(WHAT THE TASK REQUIRES)
The listing below contains a span that opens with the line containing "[567 290 632 372]" and closes with the line containing "camera: 10 degrees left, 10 degrees up". Return that span exactly.

(GIVEN RECORDS)
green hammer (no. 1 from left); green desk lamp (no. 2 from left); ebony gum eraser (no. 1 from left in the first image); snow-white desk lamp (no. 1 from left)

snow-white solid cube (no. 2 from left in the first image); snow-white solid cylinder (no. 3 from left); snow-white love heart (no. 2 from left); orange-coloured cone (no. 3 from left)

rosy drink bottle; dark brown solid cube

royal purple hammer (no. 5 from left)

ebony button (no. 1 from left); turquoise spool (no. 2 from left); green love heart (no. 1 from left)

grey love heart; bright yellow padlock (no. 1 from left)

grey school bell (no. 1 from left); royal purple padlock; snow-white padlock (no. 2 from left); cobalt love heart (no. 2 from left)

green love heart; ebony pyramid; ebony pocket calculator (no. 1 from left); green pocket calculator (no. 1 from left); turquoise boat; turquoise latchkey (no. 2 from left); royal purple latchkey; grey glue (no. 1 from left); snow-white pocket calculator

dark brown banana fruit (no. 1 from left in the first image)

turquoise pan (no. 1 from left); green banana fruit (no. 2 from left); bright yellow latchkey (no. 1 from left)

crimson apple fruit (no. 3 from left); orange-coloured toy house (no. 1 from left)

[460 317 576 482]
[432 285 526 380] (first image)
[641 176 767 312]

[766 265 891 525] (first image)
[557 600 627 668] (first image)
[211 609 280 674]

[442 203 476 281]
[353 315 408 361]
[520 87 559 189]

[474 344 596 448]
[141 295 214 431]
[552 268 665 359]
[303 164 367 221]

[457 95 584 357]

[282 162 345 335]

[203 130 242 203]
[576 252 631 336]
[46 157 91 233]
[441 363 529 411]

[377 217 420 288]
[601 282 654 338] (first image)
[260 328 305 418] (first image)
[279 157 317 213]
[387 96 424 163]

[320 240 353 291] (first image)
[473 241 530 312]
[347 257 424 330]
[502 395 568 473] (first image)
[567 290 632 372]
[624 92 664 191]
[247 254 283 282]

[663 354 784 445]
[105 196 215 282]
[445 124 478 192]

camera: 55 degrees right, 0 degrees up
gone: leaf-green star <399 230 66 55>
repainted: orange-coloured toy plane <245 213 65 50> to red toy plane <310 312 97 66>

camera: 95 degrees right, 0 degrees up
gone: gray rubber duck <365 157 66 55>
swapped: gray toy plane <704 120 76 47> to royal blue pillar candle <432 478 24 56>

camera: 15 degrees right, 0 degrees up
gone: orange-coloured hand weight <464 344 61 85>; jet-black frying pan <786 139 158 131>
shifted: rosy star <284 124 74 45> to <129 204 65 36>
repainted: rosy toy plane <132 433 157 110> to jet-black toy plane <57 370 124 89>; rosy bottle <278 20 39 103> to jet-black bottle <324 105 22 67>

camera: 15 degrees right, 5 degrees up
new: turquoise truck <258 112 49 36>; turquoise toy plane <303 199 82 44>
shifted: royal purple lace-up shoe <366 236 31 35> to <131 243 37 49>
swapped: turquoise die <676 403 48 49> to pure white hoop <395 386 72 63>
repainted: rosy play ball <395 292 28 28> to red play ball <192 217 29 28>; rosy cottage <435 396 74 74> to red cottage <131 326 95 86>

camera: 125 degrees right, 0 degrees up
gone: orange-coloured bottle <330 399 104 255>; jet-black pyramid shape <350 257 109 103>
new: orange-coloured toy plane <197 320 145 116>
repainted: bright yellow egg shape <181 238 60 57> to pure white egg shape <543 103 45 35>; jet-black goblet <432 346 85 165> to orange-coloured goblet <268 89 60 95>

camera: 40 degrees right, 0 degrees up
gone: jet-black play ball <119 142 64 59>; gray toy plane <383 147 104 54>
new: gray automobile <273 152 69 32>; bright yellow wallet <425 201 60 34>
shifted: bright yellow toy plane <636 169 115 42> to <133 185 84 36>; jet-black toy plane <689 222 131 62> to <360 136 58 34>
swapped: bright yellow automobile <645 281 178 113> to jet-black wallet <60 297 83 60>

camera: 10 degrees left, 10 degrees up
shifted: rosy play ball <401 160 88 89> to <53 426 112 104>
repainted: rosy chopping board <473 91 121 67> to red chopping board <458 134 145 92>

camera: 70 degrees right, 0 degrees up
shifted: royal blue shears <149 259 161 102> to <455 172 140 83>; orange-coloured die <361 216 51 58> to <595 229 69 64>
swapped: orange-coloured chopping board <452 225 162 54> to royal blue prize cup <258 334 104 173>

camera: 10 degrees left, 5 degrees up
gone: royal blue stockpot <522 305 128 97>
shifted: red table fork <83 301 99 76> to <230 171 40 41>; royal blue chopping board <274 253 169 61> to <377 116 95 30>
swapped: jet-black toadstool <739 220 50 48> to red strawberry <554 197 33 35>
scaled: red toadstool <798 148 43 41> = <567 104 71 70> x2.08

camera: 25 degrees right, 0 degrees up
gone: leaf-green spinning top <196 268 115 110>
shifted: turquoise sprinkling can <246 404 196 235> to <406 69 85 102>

(ANSWER BOX)
[567 290 632 372]
[624 92 664 191]
[247 254 283 282]

[663 354 784 445]
[105 196 215 282]
[445 124 478 192]

camera: 55 degrees right, 0 degrees up
gone: leaf-green star <399 230 66 55>
repainted: orange-coloured toy plane <245 213 65 50> to red toy plane <310 312 97 66>

camera: 95 degrees right, 0 degrees up
gone: gray rubber duck <365 157 66 55>
swapped: gray toy plane <704 120 76 47> to royal blue pillar candle <432 478 24 56>

camera: 15 degrees right, 0 degrees up
gone: orange-coloured hand weight <464 344 61 85>; jet-black frying pan <786 139 158 131>
shifted: rosy star <284 124 74 45> to <129 204 65 36>
repainted: rosy toy plane <132 433 157 110> to jet-black toy plane <57 370 124 89>; rosy bottle <278 20 39 103> to jet-black bottle <324 105 22 67>

camera: 15 degrees right, 5 degrees up
new: turquoise truck <258 112 49 36>; turquoise toy plane <303 199 82 44>
shifted: royal purple lace-up shoe <366 236 31 35> to <131 243 37 49>
swapped: turquoise die <676 403 48 49> to pure white hoop <395 386 72 63>
repainted: rosy play ball <395 292 28 28> to red play ball <192 217 29 28>; rosy cottage <435 396 74 74> to red cottage <131 326 95 86>

camera: 125 degrees right, 0 degrees up
gone: orange-coloured bottle <330 399 104 255>; jet-black pyramid shape <350 257 109 103>
new: orange-coloured toy plane <197 320 145 116>
repainted: bright yellow egg shape <181 238 60 57> to pure white egg shape <543 103 45 35>; jet-black goblet <432 346 85 165> to orange-coloured goblet <268 89 60 95>

camera: 40 degrees right, 0 degrees up
gone: jet-black play ball <119 142 64 59>; gray toy plane <383 147 104 54>
new: gray automobile <273 152 69 32>; bright yellow wallet <425 201 60 34>
shifted: bright yellow toy plane <636 169 115 42> to <133 185 84 36>; jet-black toy plane <689 222 131 62> to <360 136 58 34>
swapped: bright yellow automobile <645 281 178 113> to jet-black wallet <60 297 83 60>

camera: 10 degrees left, 10 degrees up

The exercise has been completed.